#### REQUIRED ACTION:
The data below should be restated word for word, pictures omitted.

#### Object change listings:
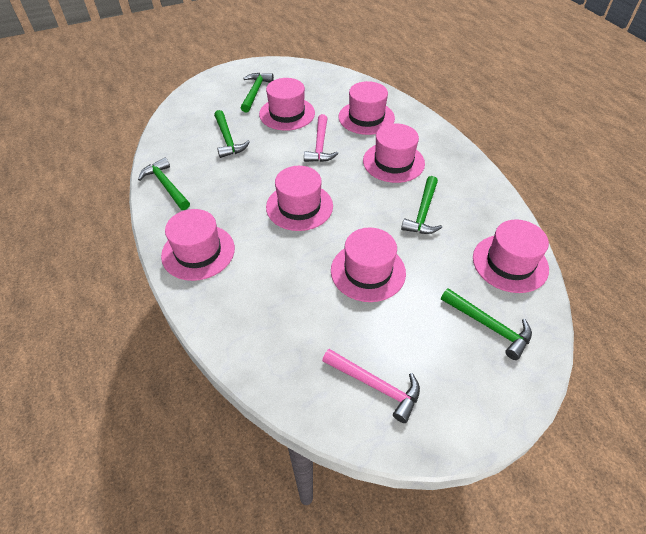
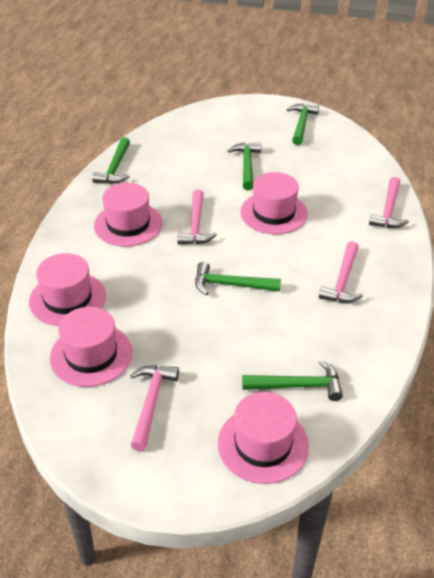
pink hammer: 2 -> 4
pink hat: 7 -> 5

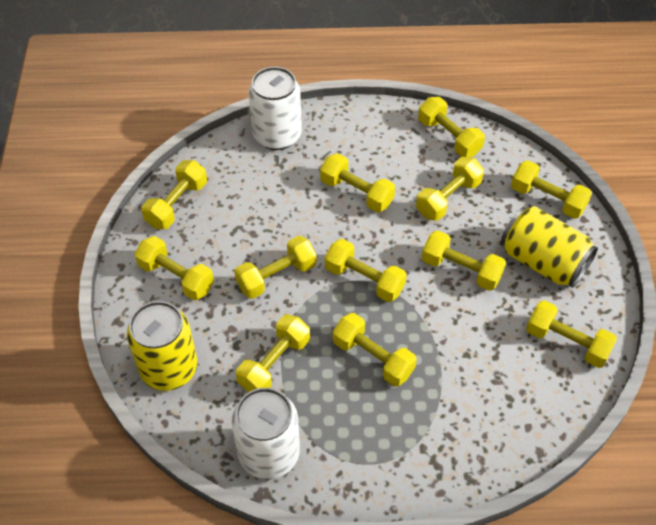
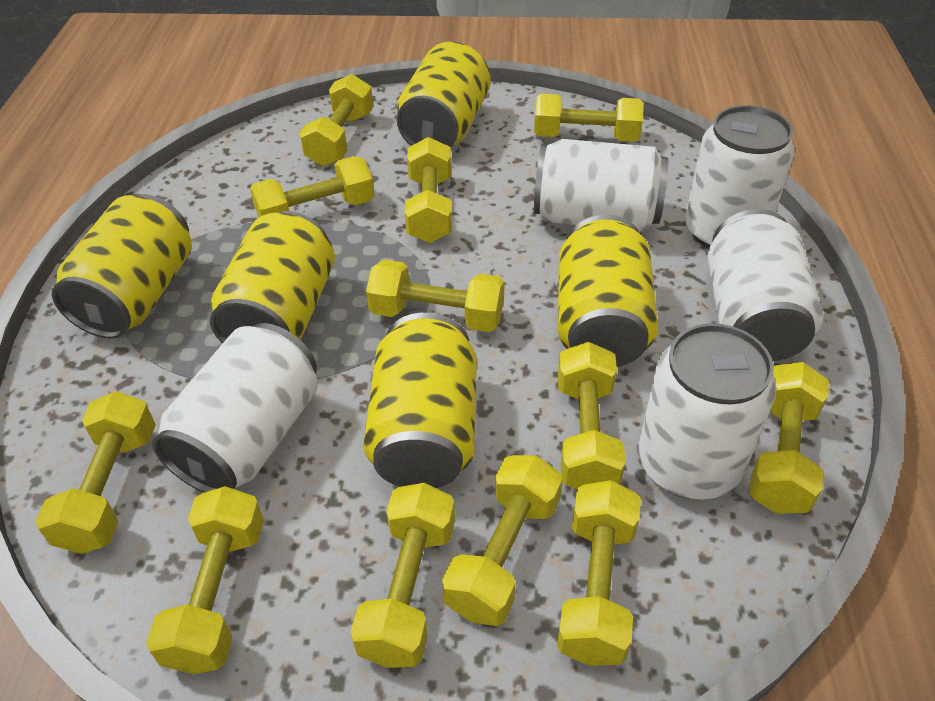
white can: 2 -> 5
yellow can: 2 -> 5

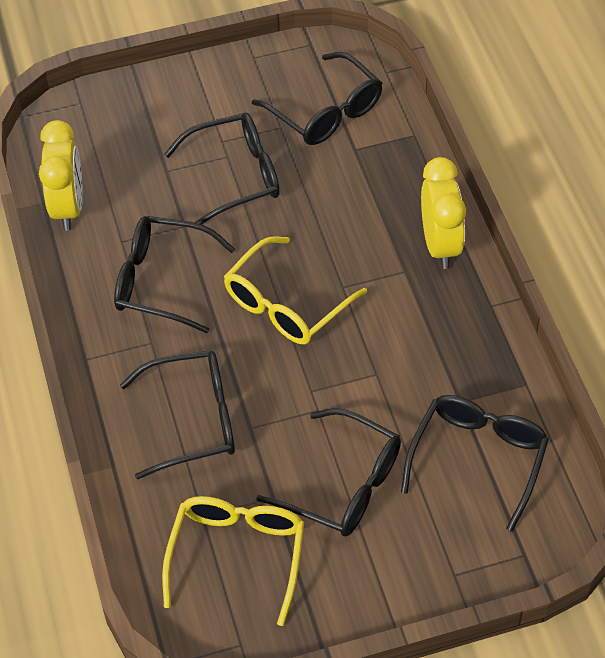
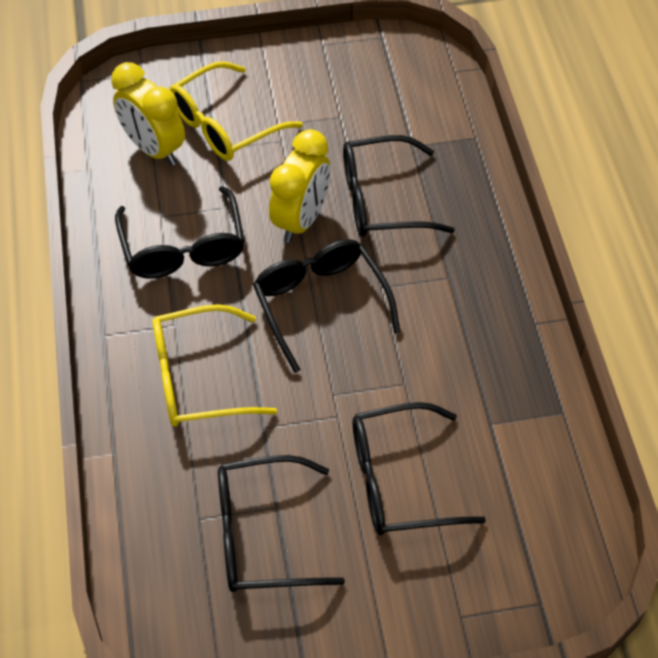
black glasses: 6 -> 5

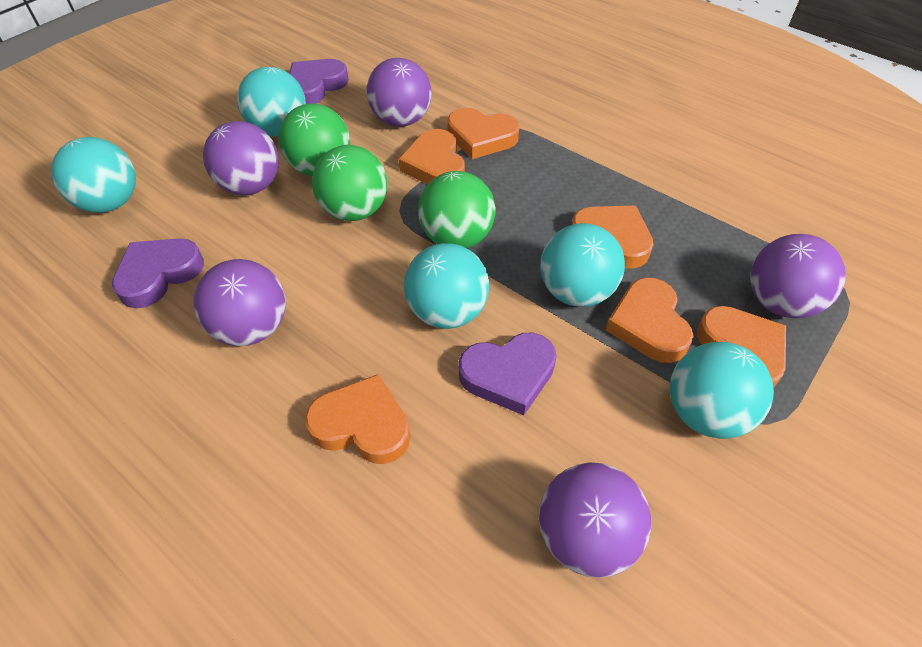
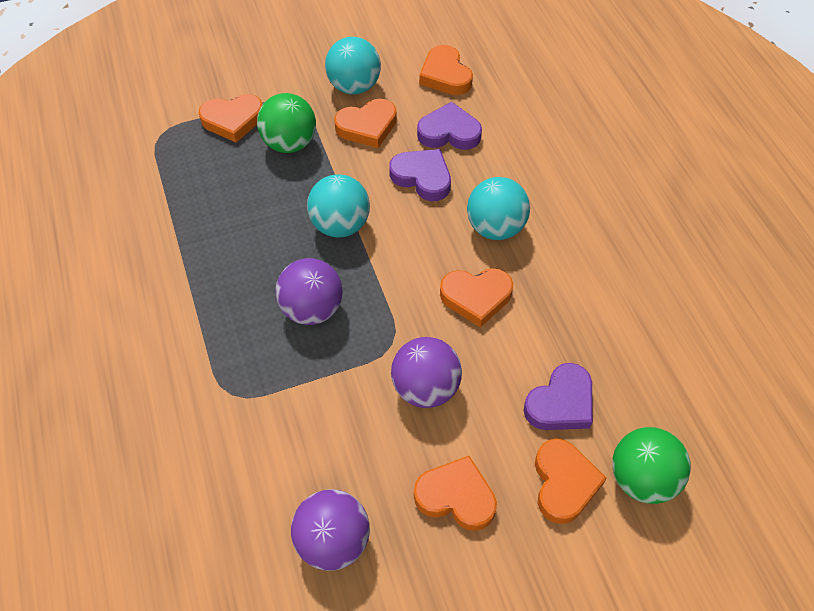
green ball: 3 -> 2
purple ball: 5 -> 3
turquoise ball: 5 -> 3

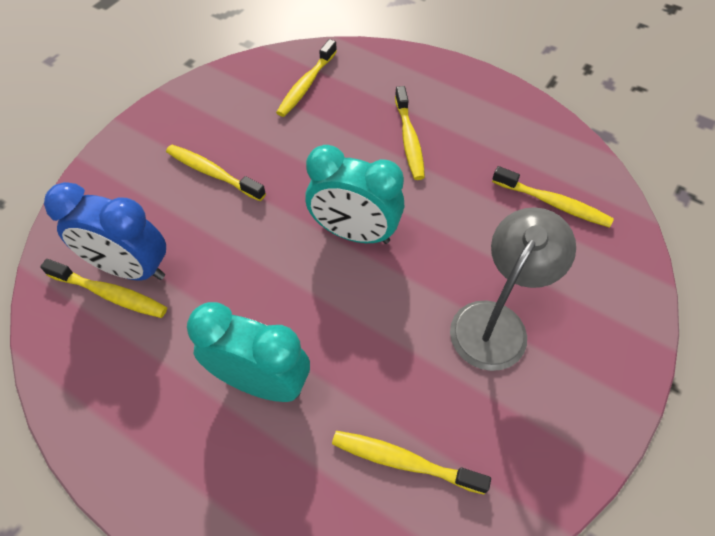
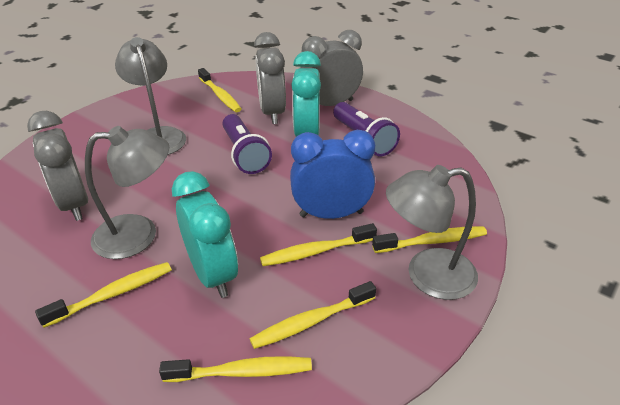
grey clock: 0 -> 3
grey lamp: 1 -> 3
purple flashlight: 0 -> 2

#### ANSWER FOR THE TASK:
pink hammer: 2 -> 4
pink hat: 7 -> 5

white can: 2 -> 5
yellow can: 2 -> 5

black glasses: 6 -> 5

green ball: 3 -> 2
purple ball: 5 -> 3
turquoise ball: 5 -> 3

grey clock: 0 -> 3
grey lamp: 1 -> 3
purple flashlight: 0 -> 2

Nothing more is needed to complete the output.